#### What the task asks
Retype the entries below from the line containing "orange square: moved" through the line containing "yellow pentagon: rotated 8 degrees clockwise", leaving out the pictures.

#### Data for this task
Begin

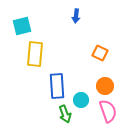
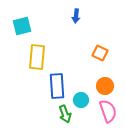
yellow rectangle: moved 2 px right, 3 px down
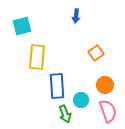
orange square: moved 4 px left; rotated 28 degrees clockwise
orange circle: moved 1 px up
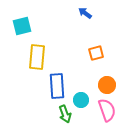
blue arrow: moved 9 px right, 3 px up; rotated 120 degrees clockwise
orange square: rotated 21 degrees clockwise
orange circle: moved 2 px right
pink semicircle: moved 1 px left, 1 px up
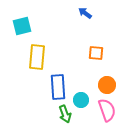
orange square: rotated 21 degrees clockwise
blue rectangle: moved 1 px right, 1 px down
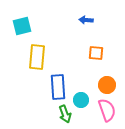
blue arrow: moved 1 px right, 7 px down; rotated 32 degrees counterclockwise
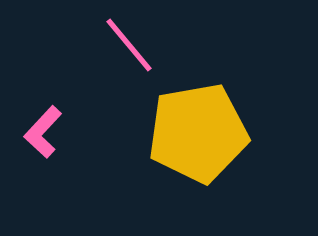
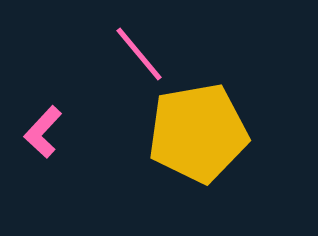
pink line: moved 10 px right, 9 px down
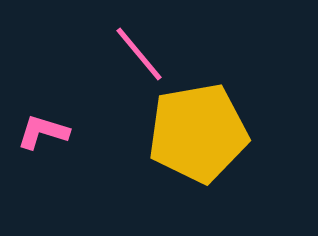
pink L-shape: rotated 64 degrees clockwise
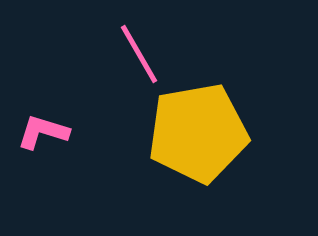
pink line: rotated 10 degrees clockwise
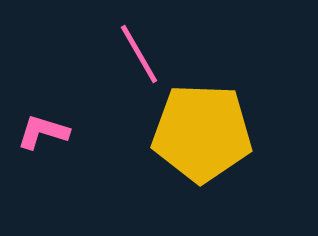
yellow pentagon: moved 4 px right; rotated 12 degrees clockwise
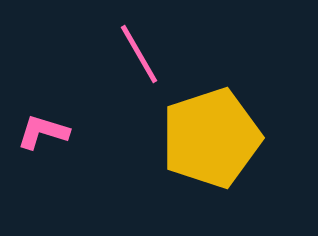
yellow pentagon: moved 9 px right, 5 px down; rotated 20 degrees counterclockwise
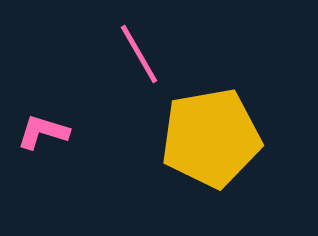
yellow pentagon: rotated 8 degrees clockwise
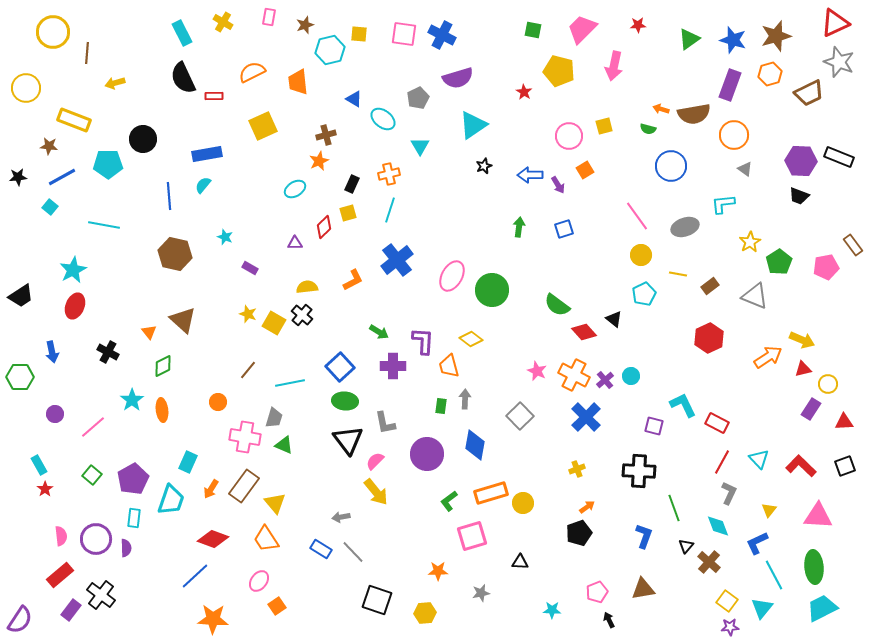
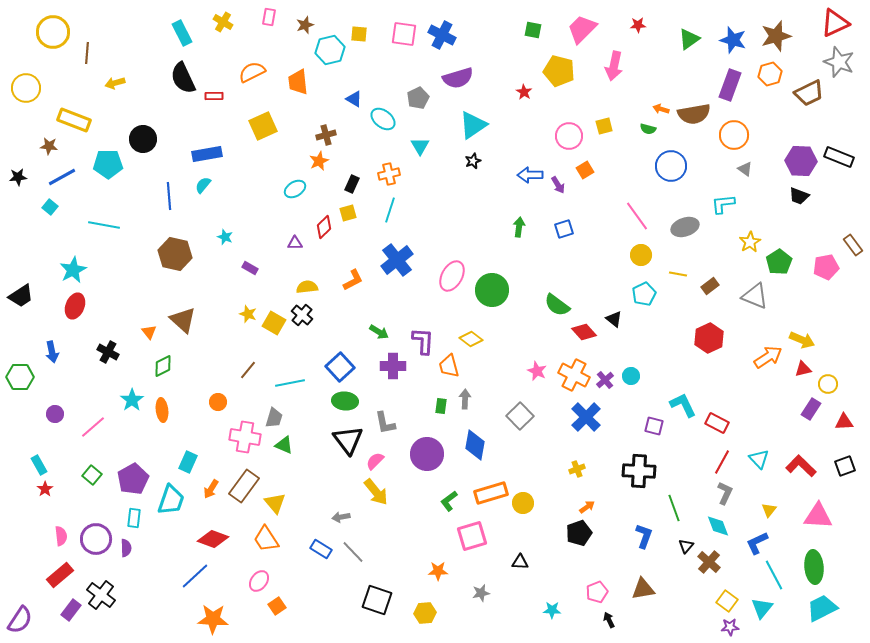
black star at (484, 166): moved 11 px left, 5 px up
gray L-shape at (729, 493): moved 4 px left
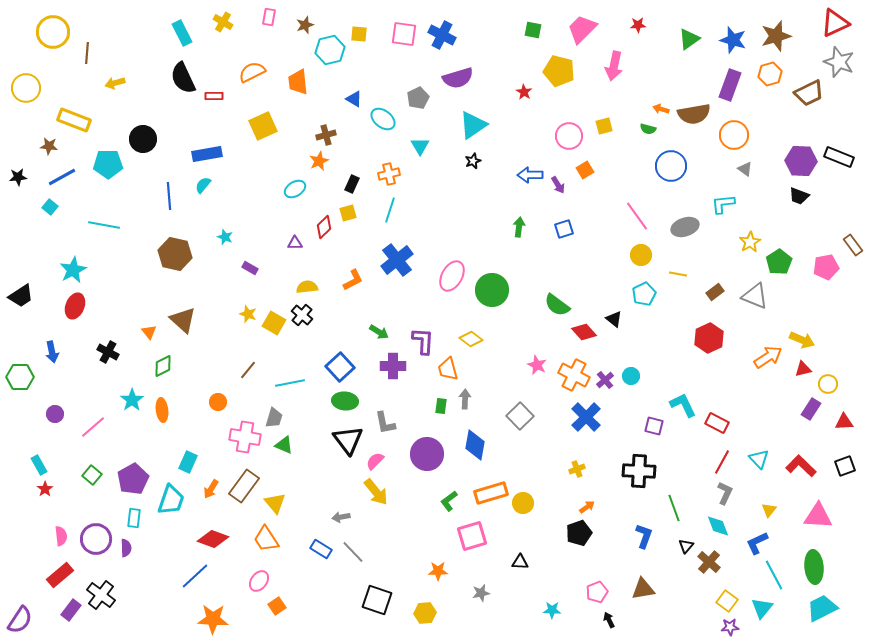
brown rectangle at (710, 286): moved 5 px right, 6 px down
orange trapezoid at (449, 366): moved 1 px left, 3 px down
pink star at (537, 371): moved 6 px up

End
Begin

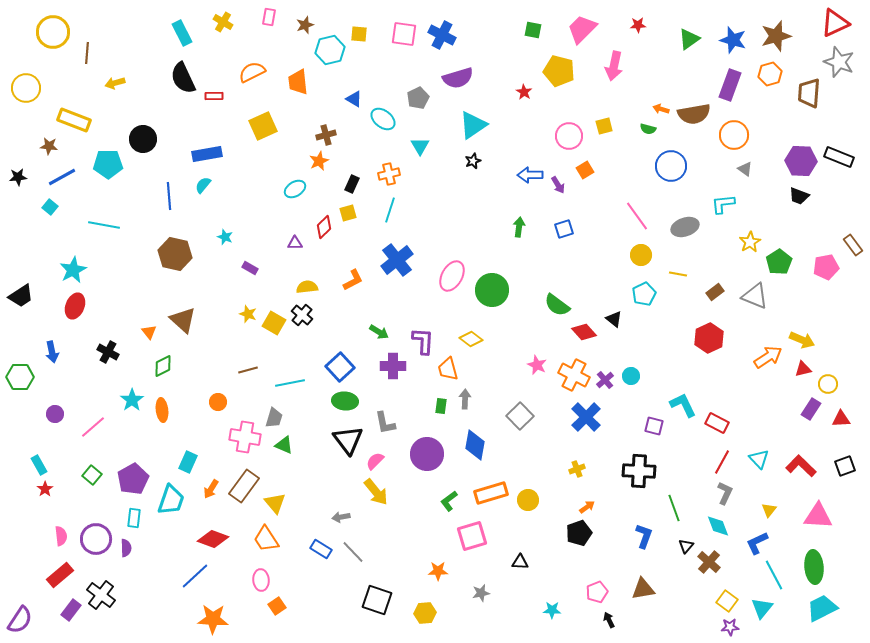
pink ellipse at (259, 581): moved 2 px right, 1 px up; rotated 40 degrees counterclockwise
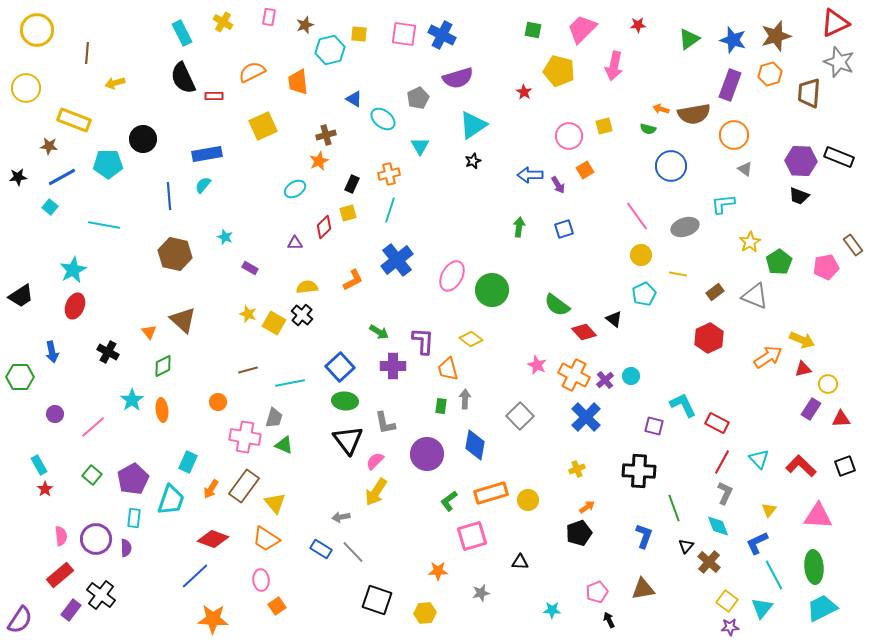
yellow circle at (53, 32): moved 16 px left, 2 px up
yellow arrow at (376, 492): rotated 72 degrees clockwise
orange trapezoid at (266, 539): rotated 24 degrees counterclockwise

End
Begin

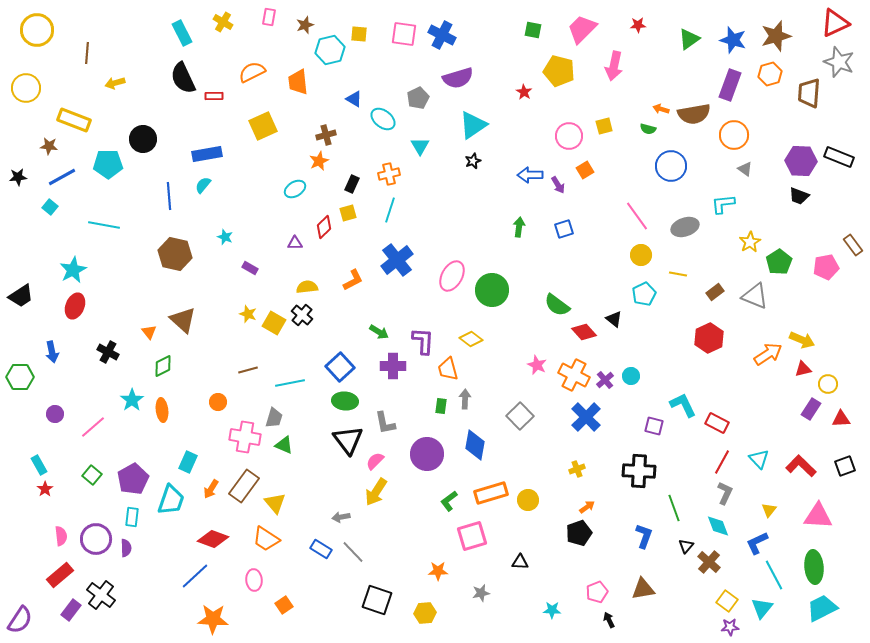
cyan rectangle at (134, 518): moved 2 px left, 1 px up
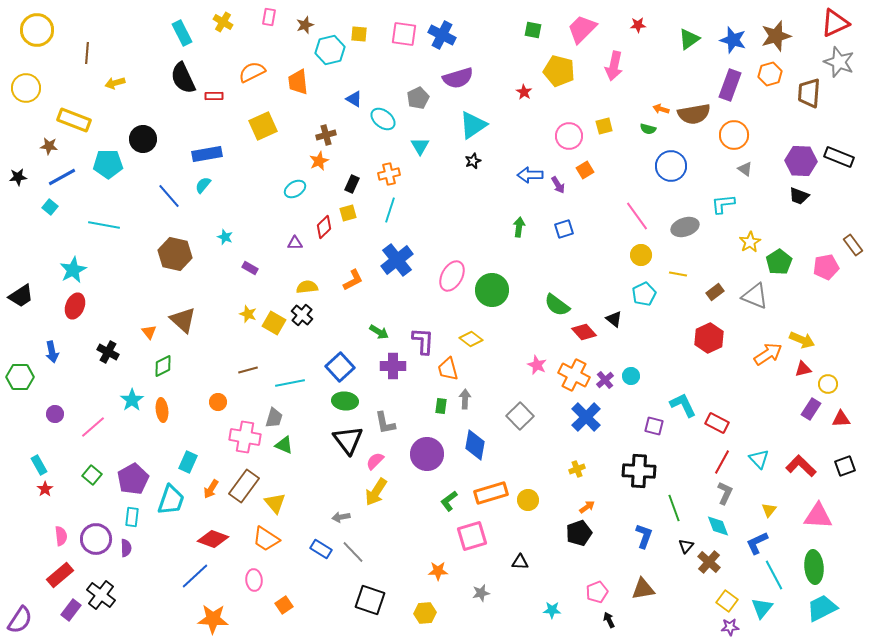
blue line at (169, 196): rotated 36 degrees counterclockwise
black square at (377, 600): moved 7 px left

End

#### Result
orange square: moved 4 px left; rotated 28 degrees clockwise
orange circle: moved 1 px up
blue arrow: moved 9 px right, 3 px up; rotated 120 degrees clockwise
orange square: rotated 21 degrees clockwise
orange circle: moved 2 px right
pink semicircle: moved 1 px left, 1 px up
orange square: rotated 21 degrees clockwise
blue rectangle: moved 1 px right, 1 px down
blue arrow: moved 1 px right, 7 px down; rotated 32 degrees counterclockwise
pink line: moved 10 px right, 9 px down
pink L-shape: rotated 64 degrees clockwise
pink line: rotated 10 degrees clockwise
yellow pentagon: moved 4 px right; rotated 12 degrees clockwise
yellow pentagon: moved 9 px right, 5 px down; rotated 20 degrees counterclockwise
yellow pentagon: rotated 8 degrees clockwise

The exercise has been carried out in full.